▶ _DIRECTIONS_: What is needed here is each entry reproduced exactly, without its pictures.

Image sets with object changes:
=====

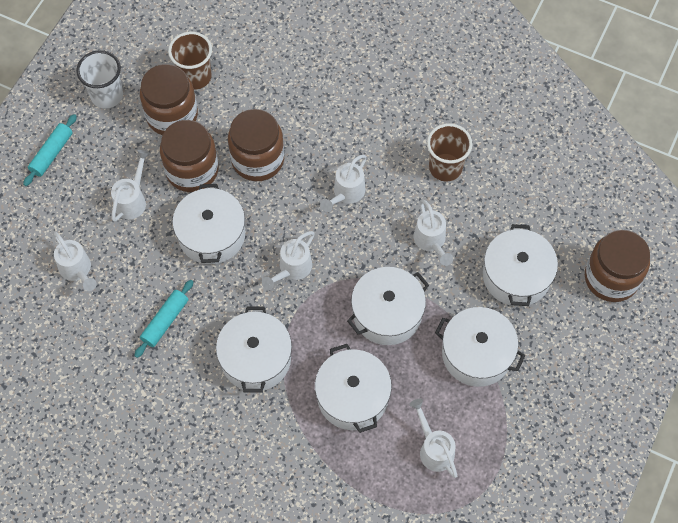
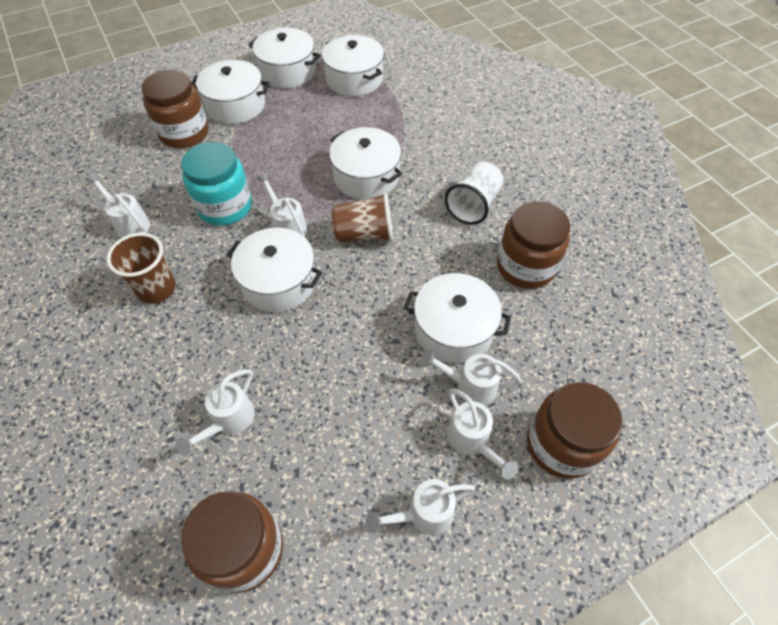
turquoise jar: 0 -> 1
turquoise rolling pin: 2 -> 0

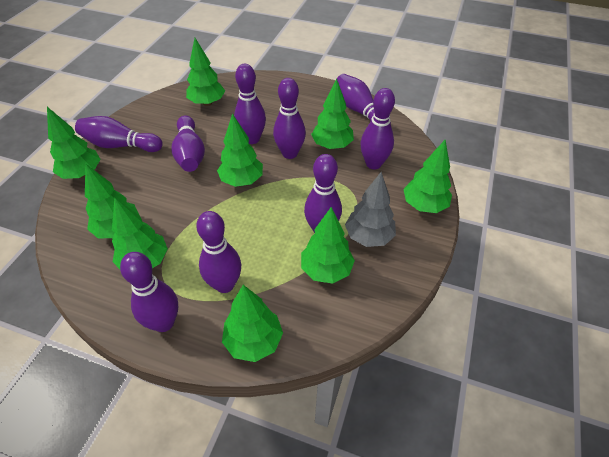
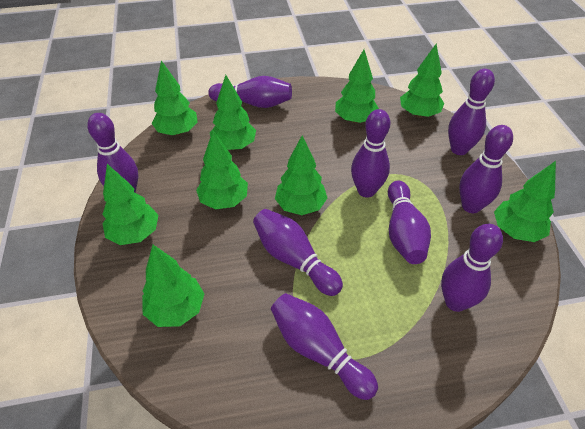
grey tree: 1 -> 0

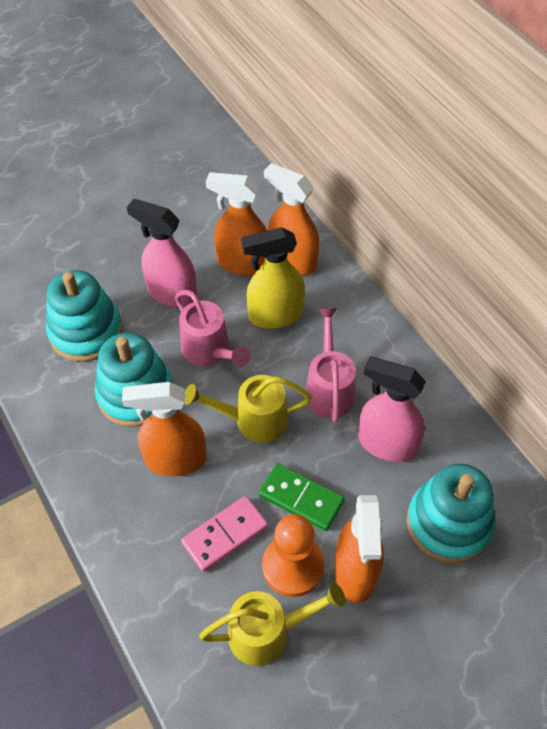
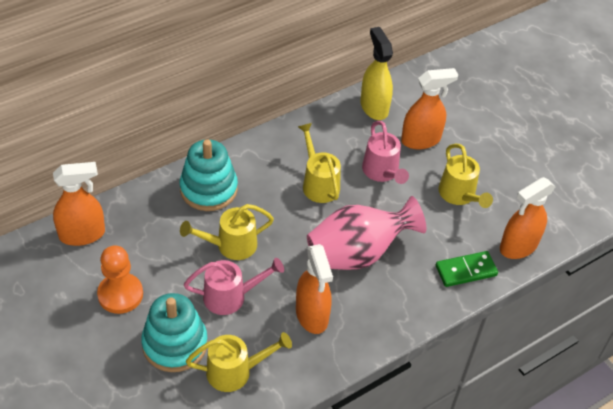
pink domino: 1 -> 0
pink spray bottle: 2 -> 0
pink vase: 0 -> 1
turquoise stacking toy: 3 -> 2
yellow watering can: 2 -> 4

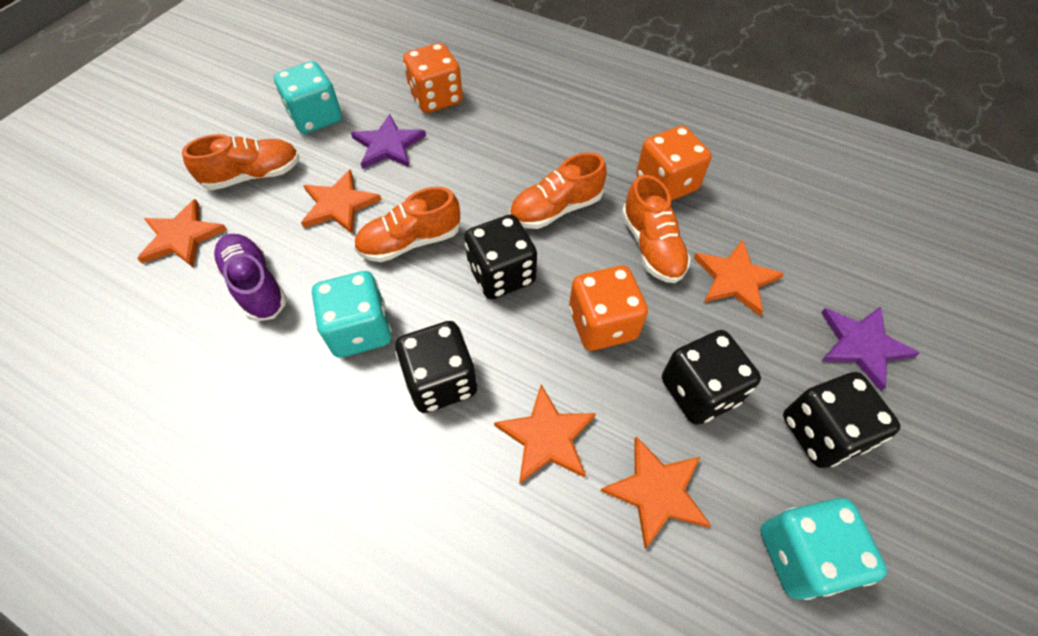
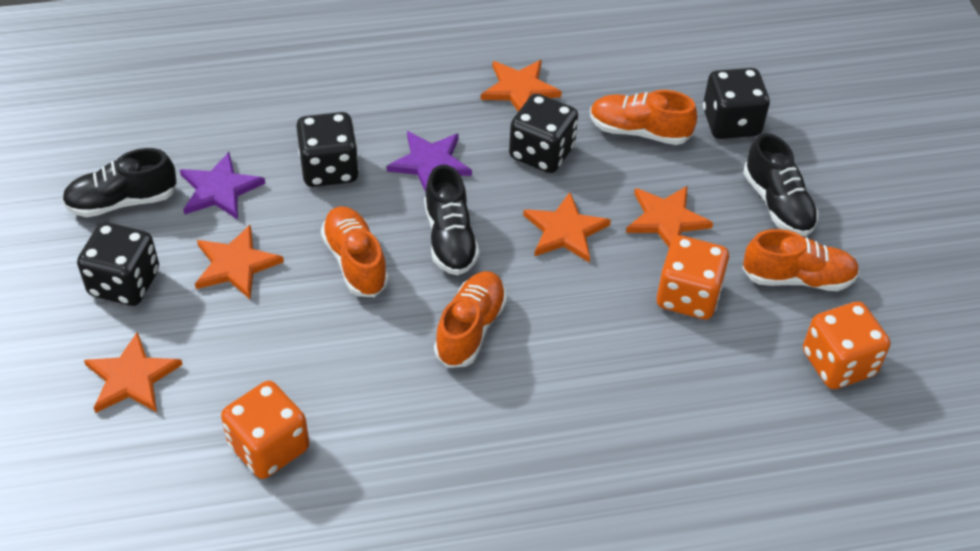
black shoe: 0 -> 3
purple shoe: 1 -> 0
turquoise dice: 3 -> 0

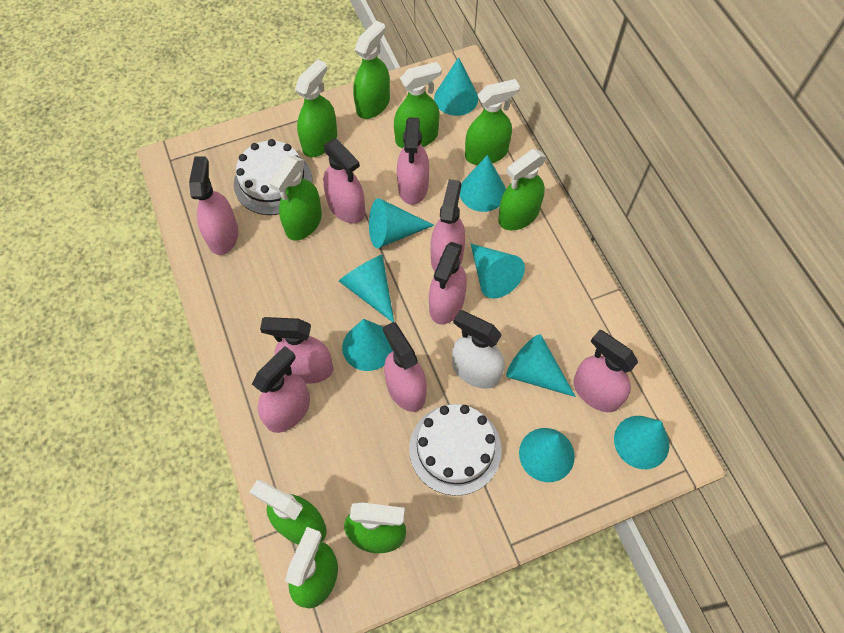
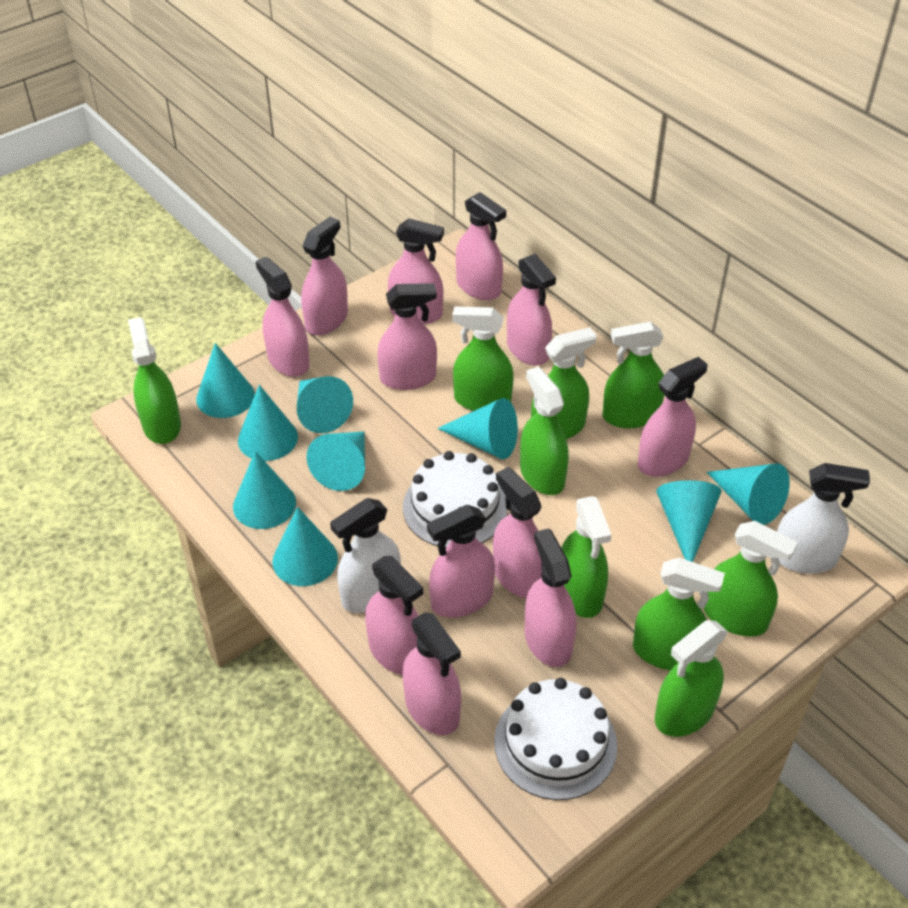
pink spray bottle: 9 -> 12
white spray bottle: 1 -> 2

=====

▶ _YOUR RESPONSE_:
turquoise jar: 0 -> 1
turquoise rolling pin: 2 -> 0

grey tree: 1 -> 0

pink domino: 1 -> 0
pink spray bottle: 2 -> 0
pink vase: 0 -> 1
turquoise stacking toy: 3 -> 2
yellow watering can: 2 -> 4

black shoe: 0 -> 3
purple shoe: 1 -> 0
turquoise dice: 3 -> 0

pink spray bottle: 9 -> 12
white spray bottle: 1 -> 2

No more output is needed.